WORK TASK: From the records below, please print only the lines from the one containing "cyan star: (497, 233) -> (481, 184), moved" through the one containing "red hexagon: (246, 711) -> (135, 390), moved", both included. Skip the pictures.

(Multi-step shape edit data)
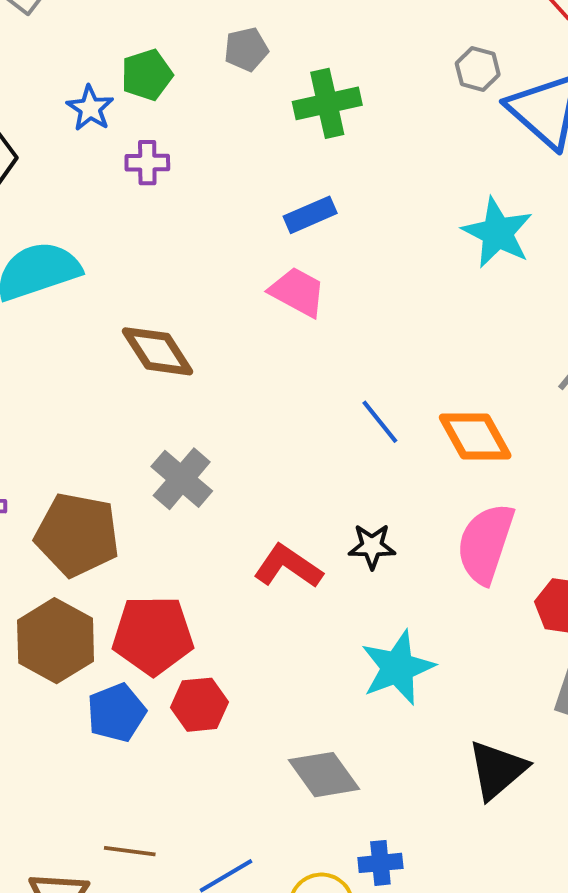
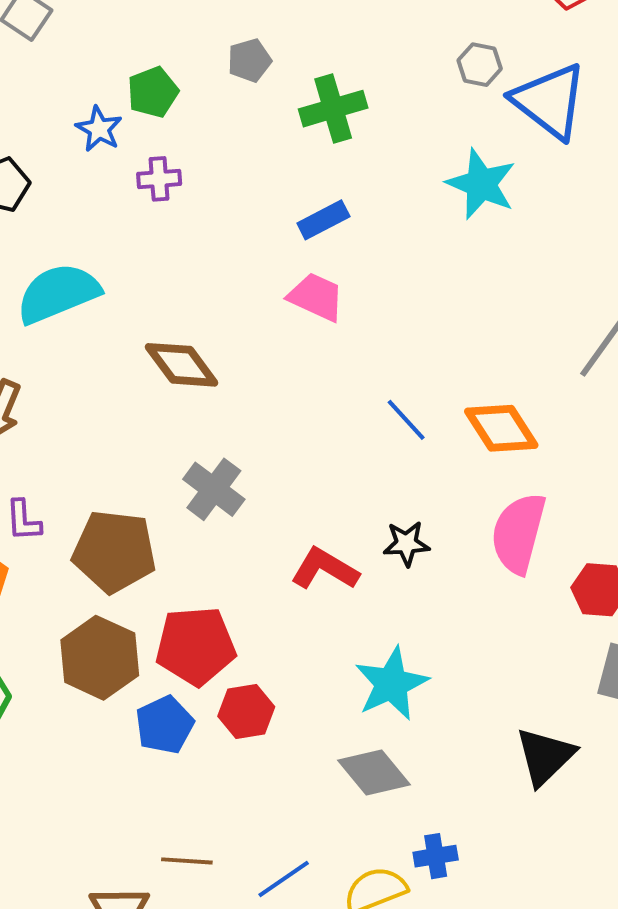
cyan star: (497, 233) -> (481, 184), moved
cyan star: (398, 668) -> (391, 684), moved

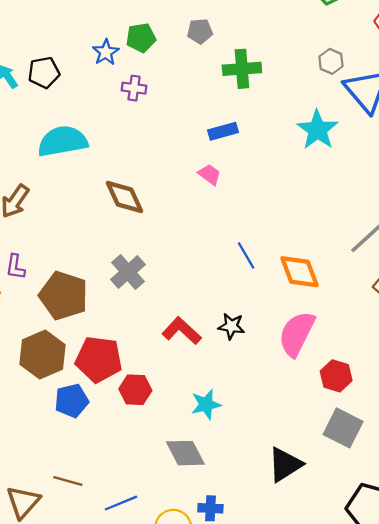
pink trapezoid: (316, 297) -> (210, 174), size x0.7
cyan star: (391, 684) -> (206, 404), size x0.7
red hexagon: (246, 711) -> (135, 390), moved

---

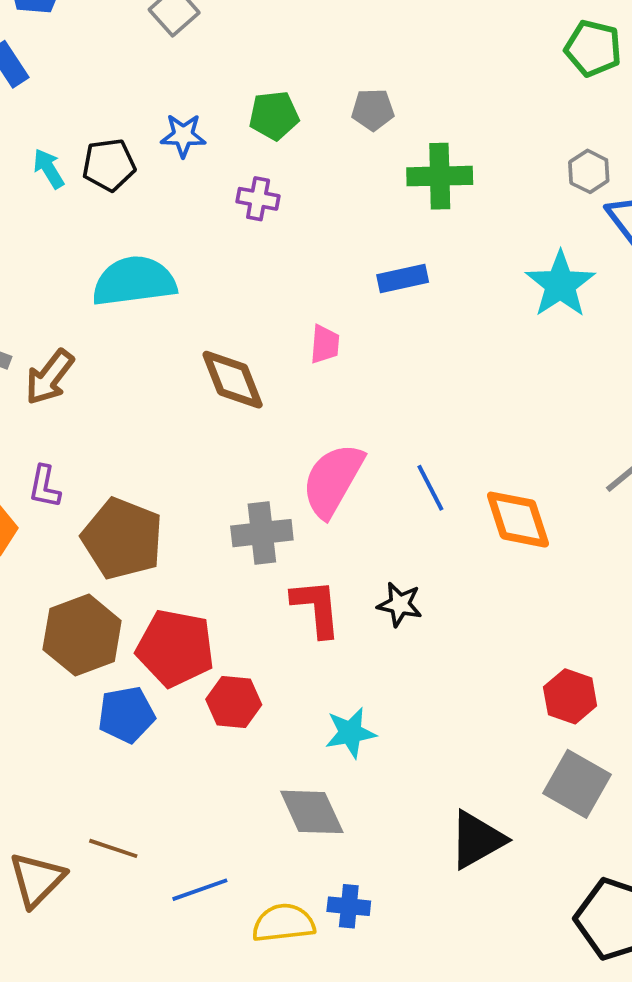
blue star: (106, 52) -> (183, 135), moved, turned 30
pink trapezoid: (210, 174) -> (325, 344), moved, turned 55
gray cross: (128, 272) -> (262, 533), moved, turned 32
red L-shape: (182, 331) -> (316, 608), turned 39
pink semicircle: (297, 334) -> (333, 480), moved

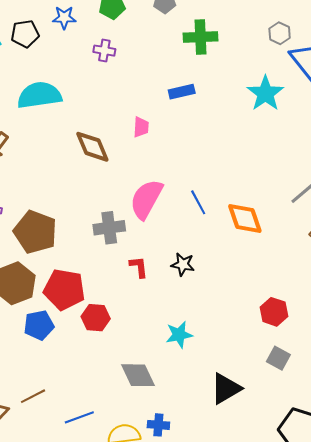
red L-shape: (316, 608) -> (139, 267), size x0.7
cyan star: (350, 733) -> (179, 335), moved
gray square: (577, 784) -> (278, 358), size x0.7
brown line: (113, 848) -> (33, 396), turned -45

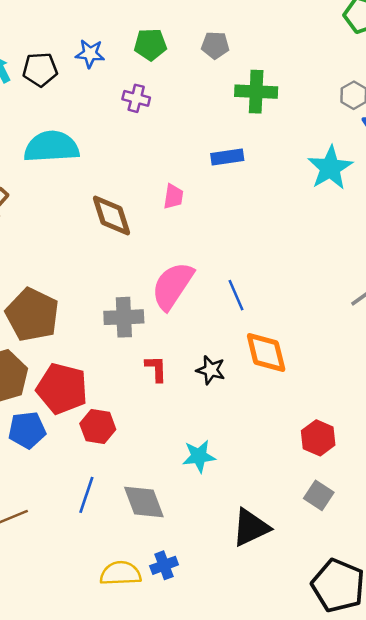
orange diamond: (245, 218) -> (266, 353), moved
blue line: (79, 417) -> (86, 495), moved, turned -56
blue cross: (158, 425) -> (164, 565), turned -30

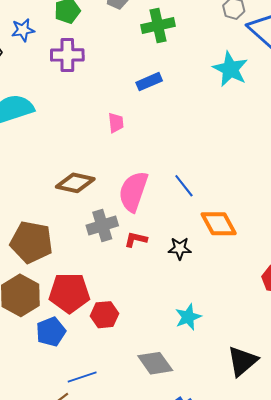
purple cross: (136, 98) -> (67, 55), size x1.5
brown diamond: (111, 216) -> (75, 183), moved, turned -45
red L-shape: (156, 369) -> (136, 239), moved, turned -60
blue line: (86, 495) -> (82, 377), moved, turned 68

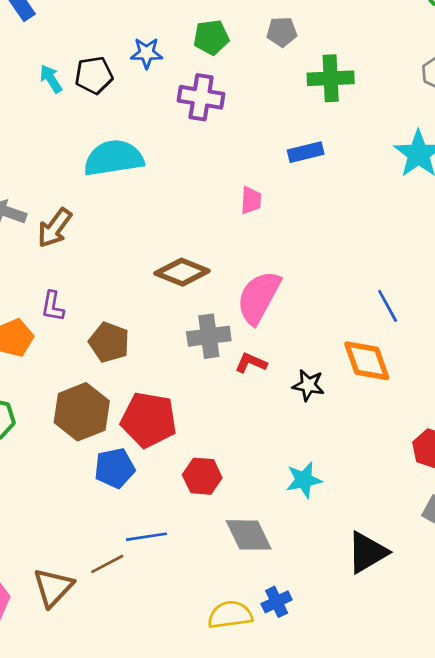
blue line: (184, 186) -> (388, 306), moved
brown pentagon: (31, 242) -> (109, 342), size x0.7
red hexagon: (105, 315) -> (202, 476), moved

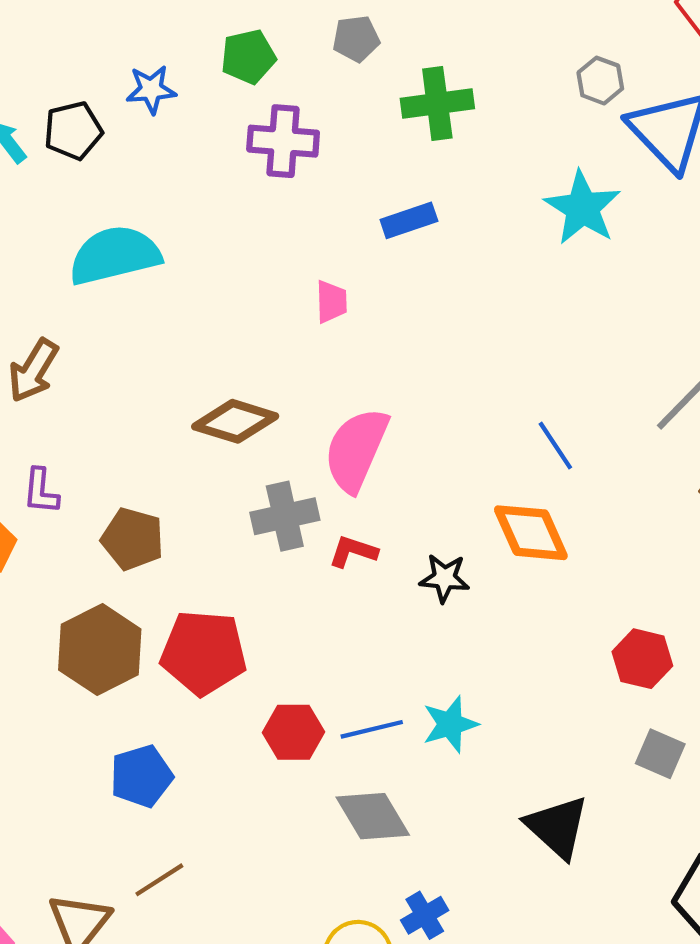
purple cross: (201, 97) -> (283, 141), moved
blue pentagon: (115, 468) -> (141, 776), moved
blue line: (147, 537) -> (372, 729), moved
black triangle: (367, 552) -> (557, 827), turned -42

RESPONSE BOX:
cyan star: (497, 233) -> (481, 184), moved
cyan star: (398, 668) -> (391, 684), moved

pink trapezoid: (316, 297) -> (210, 174), size x0.7
cyan star: (391, 684) -> (206, 404), size x0.7
red hexagon: (246, 711) -> (135, 390), moved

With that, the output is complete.